------ Entries shown ------

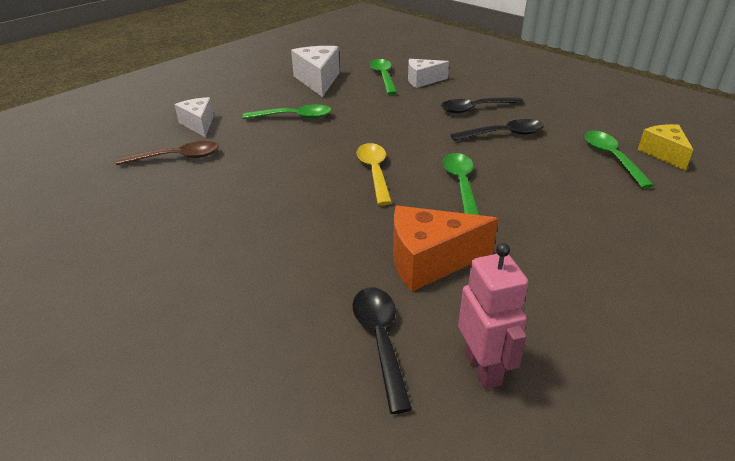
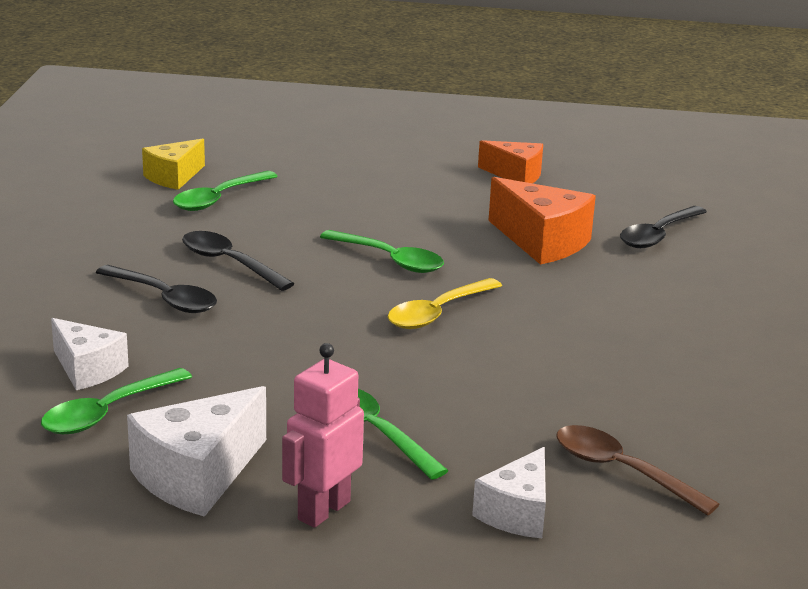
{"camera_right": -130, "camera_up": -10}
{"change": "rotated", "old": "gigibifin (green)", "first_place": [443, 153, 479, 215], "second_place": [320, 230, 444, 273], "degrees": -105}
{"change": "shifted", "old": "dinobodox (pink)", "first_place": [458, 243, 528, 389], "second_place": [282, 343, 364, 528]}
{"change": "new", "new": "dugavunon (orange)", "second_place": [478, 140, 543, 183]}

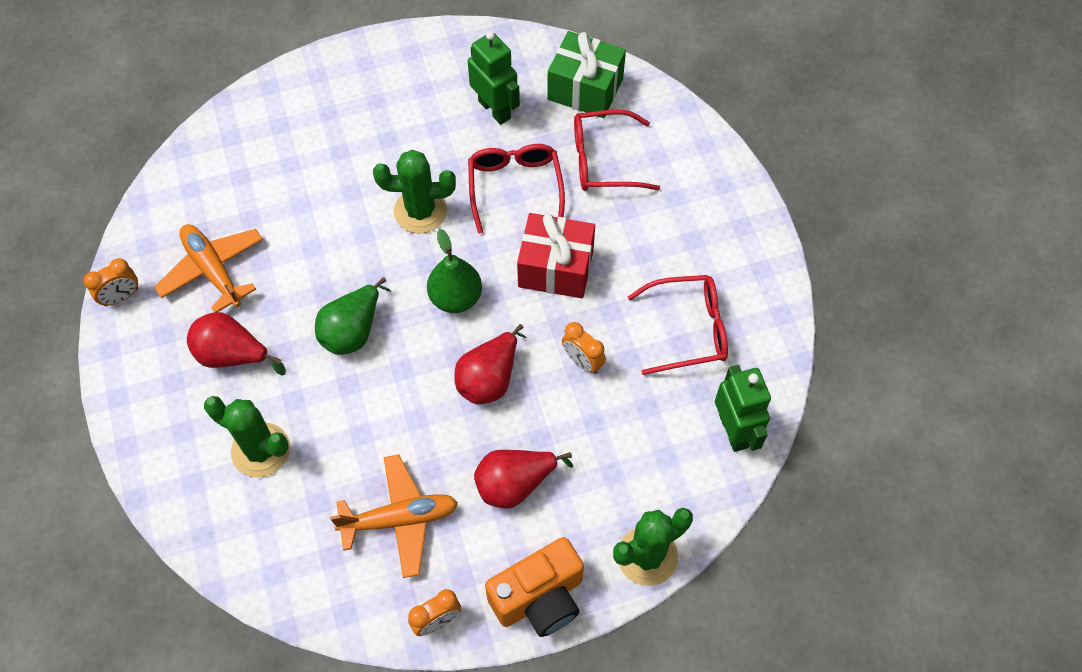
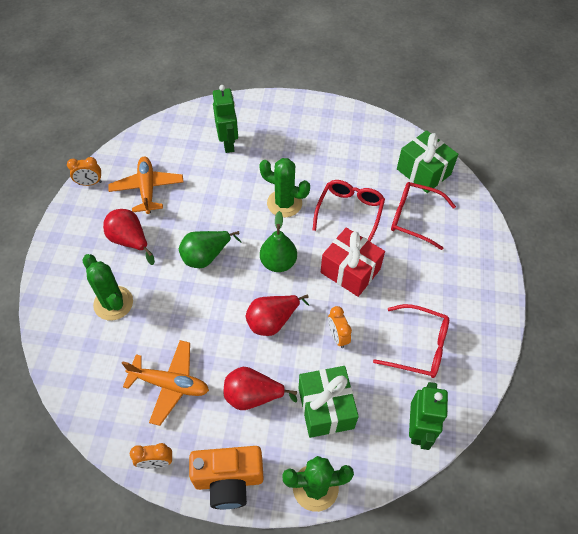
{"camera_right": 25, "camera_up": -5}
{"change": "shifted", "old": "dinobodox (green)", "first_place": [468, 31, 520, 125], "second_place": [213, 85, 238, 153]}
{"change": "new", "new": "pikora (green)", "second_place": [299, 366, 359, 438]}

------

**Problem description**
In the copy, include every record exactly and no pictures.

**Answer box**
{"camera_right": -130, "camera_up": -10}
{"change": "rotated", "old": "gigibifin (green)", "first_place": [443, 153, 479, 215], "second_place": [320, 230, 444, 273], "degrees": -105}
{"change": "shifted", "old": "dinobodox (pink)", "first_place": [458, 243, 528, 389], "second_place": [282, 343, 364, 528]}
{"change": "new", "new": "dugavunon (orange)", "second_place": [478, 140, 543, 183]}

{"camera_right": 25, "camera_up": -5}
{"change": "shifted", "old": "dinobodox (green)", "first_place": [468, 31, 520, 125], "second_place": [213, 85, 238, 153]}
{"change": "new", "new": "pikora (green)", "second_place": [299, 366, 359, 438]}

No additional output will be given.